»»

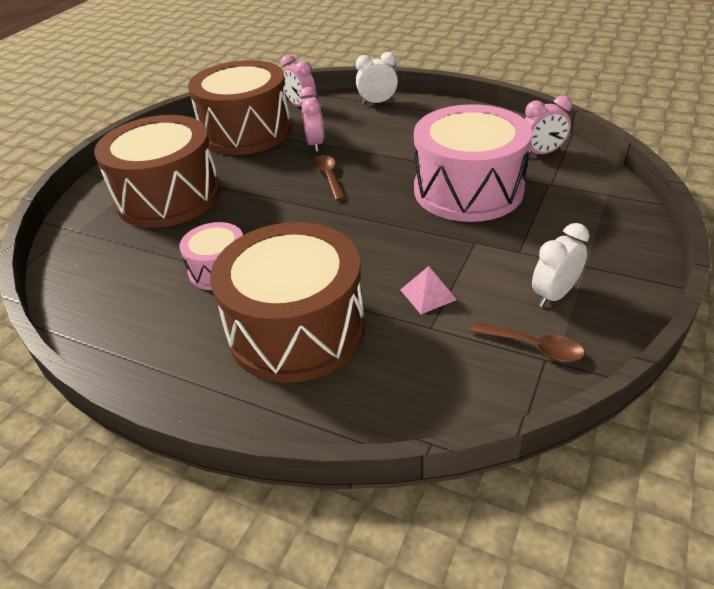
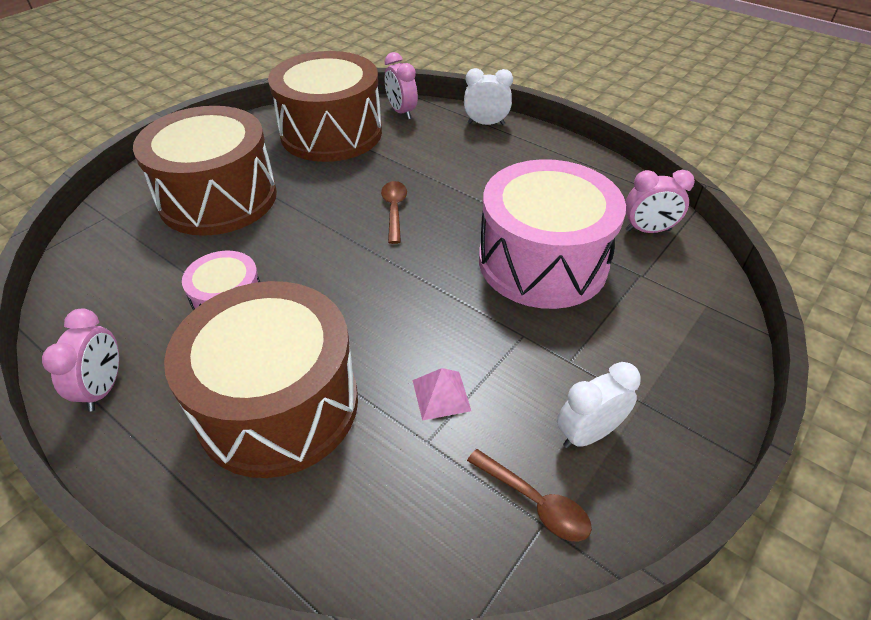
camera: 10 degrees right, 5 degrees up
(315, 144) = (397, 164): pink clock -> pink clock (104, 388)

««
»»

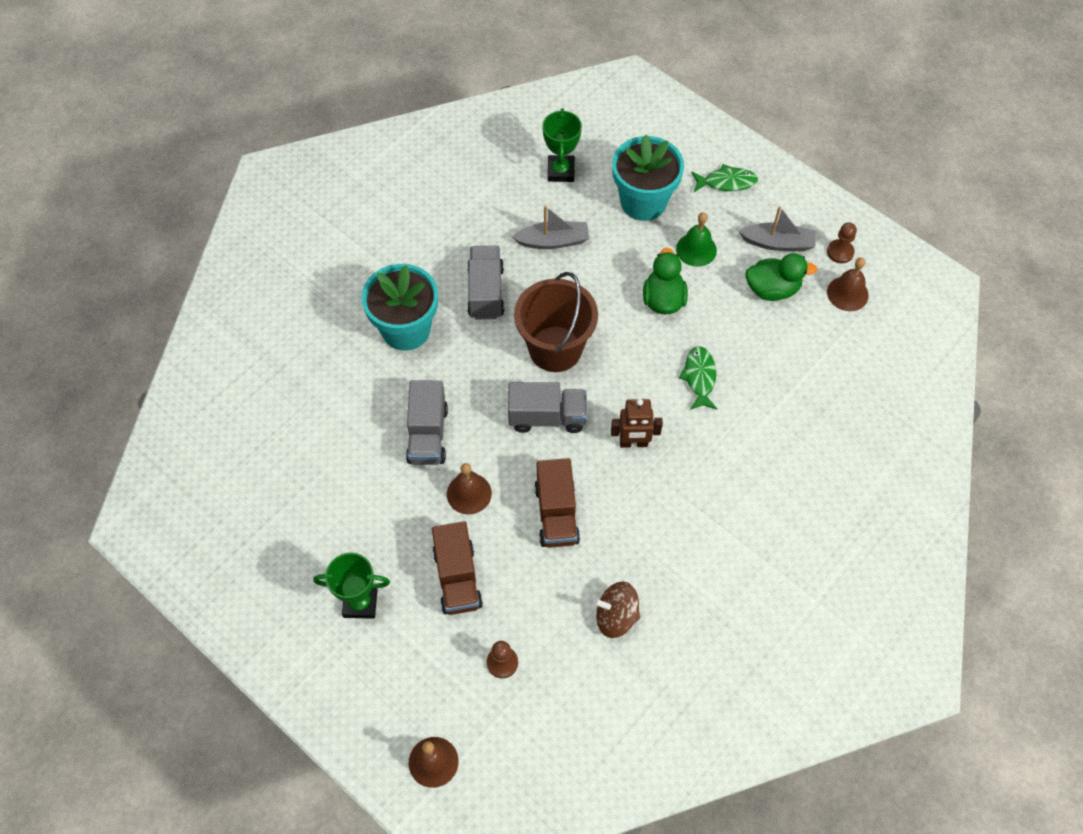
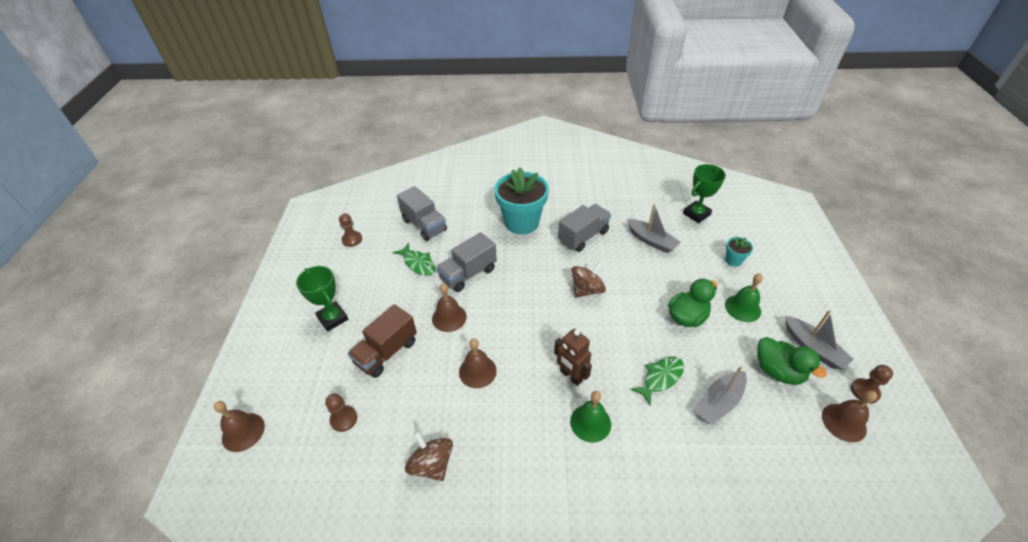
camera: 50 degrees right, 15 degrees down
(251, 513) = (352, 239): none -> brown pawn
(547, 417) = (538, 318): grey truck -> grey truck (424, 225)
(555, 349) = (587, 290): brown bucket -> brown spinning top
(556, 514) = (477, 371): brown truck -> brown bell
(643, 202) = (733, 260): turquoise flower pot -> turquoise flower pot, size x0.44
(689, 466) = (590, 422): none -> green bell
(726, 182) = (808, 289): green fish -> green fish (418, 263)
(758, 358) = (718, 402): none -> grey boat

««

### [TASK BRIEF]
Looking at the records above, how many lines contain "green"? Only the number is needed.

### [RESPONSE BELOW]
2